### INSTRUCTIONS TO FOLLOW
Each record should be copied exactly, and none of them omitted.

Content starts

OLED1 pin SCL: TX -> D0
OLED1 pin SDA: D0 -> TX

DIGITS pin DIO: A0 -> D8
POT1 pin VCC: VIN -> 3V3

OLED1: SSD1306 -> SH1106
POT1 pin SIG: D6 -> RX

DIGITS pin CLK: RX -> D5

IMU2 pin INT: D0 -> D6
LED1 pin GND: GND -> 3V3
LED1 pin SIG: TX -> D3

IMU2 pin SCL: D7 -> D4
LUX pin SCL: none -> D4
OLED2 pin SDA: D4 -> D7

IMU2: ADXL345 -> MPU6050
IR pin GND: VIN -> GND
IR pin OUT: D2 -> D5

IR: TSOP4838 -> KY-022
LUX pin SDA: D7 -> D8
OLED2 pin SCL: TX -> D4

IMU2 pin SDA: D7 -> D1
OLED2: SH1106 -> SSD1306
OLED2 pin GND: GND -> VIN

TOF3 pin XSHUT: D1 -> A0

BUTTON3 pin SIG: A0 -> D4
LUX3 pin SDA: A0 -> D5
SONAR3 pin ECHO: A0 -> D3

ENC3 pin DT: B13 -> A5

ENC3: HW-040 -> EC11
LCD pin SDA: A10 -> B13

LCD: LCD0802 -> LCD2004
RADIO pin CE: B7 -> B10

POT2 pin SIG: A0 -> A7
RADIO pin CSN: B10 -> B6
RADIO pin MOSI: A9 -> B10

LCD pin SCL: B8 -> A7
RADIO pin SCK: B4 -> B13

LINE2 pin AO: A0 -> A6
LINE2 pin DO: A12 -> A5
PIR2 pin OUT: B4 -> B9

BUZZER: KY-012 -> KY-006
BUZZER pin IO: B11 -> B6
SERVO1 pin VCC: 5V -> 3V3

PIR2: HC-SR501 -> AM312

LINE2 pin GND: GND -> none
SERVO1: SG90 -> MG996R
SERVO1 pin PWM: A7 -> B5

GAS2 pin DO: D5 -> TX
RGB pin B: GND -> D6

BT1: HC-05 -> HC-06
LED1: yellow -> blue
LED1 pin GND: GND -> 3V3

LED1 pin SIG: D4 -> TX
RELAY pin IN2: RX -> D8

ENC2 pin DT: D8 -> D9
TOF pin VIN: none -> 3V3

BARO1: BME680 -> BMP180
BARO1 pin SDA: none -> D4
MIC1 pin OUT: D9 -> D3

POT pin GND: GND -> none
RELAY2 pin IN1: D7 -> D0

Content ends

### RESULT OF THIS EXERCISE
OLED1 pin SCL: TX -> D0
OLED1 pin SDA: D0 -> TX

DIGITS pin DIO: A0 -> D8
POT1 pin VCC: VIN -> 3V3

OLED1: SSD1306 -> SH1106
POT1 pin SIG: D6 -> RX

DIGITS pin CLK: RX -> D5

IMU2 pin INT: D0 -> D6
LED1 pin GND: GND -> 3V3
LED1 pin SIG: TX -> D3

IMU2 pin SCL: D7 -> D4
LUX pin SCL: none -> D4
OLED2 pin SDA: D4 -> D7

IMU2: ADXL345 -> MPU6050
IR pin GND: VIN -> GND
IR pin OUT: D2 -> D5

IR: TSOP4838 -> KY-022
LUX pin SDA: D7 -> D8
OLED2 pin SCL: TX -> D4

IMU2 pin SDA: D7 -> D1
OLED2: SH1106 -> SSD1306
OLED2 pin GND: GND -> VIN

TOF3 pin XSHUT: D1 -> A0

BUTTON3 pin SIG: A0 -> D4
LUX3 pin SDA: A0 -> D5
SONAR3 pin ECHO: A0 -> D3

ENC3 pin DT: B13 -> A5

ENC3: HW-040 -> EC11
LCD pin SDA: A10 -> B13

LCD: LCD0802 -> LCD2004
RADIO pin CE: B7 -> B10

POT2 pin SIG: A0 -> A7
RADIO pin CSN: B10 -> B6
RADIO pin MOSI: A9 -> B10

LCD pin SCL: B8 -> A7
RADIO pin SCK: B4 -> B13

LINE2 pin AO: A0 -> A6
LINE2 pin DO: A12 -> A5
PIR2 pin OUT: B4 -> B9

BUZZER: KY-012 -> KY-006
BUZZER pin IO: B11 -> B6
SERVO1 pin VCC: 5V -> 3V3

PIR2: HC-SR501 -> AM312

LINE2 pin GND: GND -> none
SERVO1: SG90 -> MG996R
SERVO1 pin PWM: A7 -> B5

GAS2 pin DO: D5 -> TX
RGB pin B: GND -> D6

BT1: HC-05 -> HC-06
LED1: yellow -> blue
LED1 pin GND: GND -> 3V3

LED1 pin SIG: D4 -> TX
RELAY pin IN2: RX -> D8

ENC2 pin DT: D8 -> D9
TOF pin VIN: none -> 3V3

BARO1: BME680 -> BMP180
BARO1 pin SDA: none -> D4
MIC1 pin OUT: D9 -> D3

POT pin GND: GND -> none
RELAY2 pin IN1: D7 -> D0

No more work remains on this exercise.